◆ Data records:
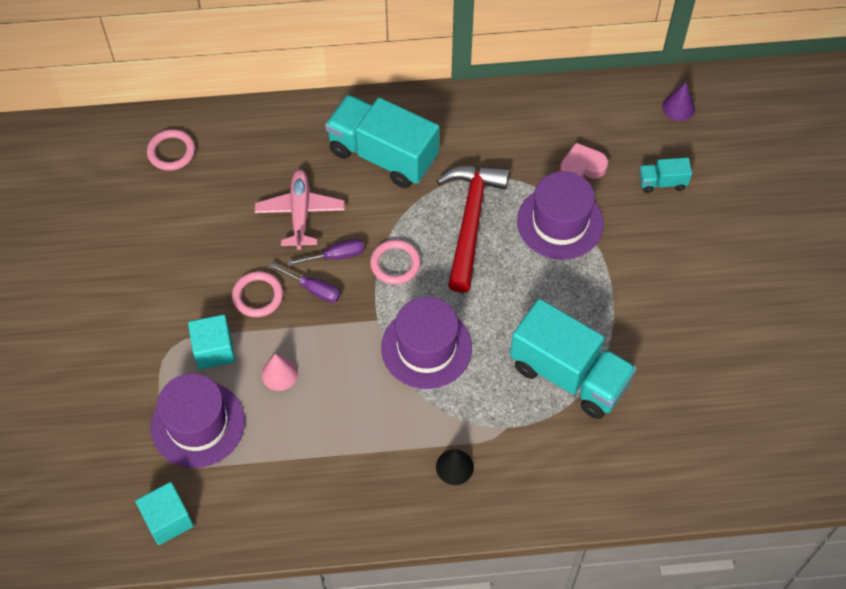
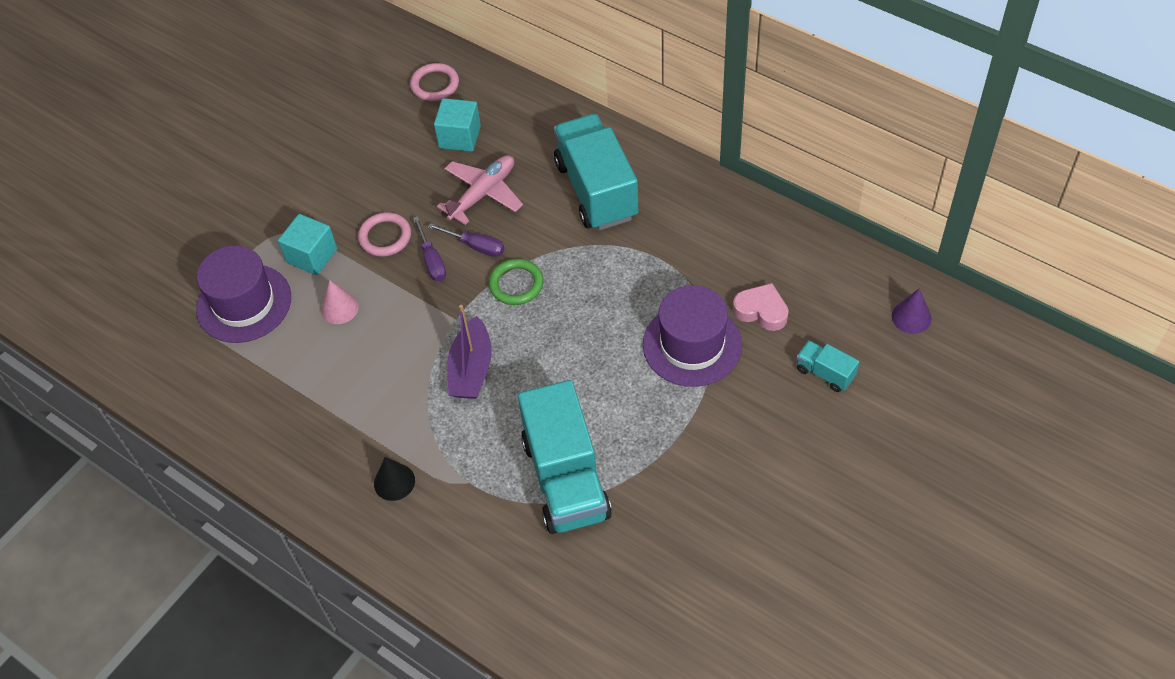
camera: 45 degrees right, 5 degrees down
turquoise cube [135,482,194,545] -> turquoise cube moved to [434,98,481,152]
pink ring [370,239,421,285] -> green ring [489,259,543,305]
purple hat [381,297,472,389] -> purple boat [447,305,492,399]
red hammer [436,166,509,293] -> none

◆ Required work: With the images left out, set down each record exactly as it appears.

◆ Result for this exercise:
camera: 45 degrees right, 5 degrees down
turquoise cube [135,482,194,545] -> turquoise cube moved to [434,98,481,152]
pink ring [370,239,421,285] -> green ring [489,259,543,305]
purple hat [381,297,472,389] -> purple boat [447,305,492,399]
red hammer [436,166,509,293] -> none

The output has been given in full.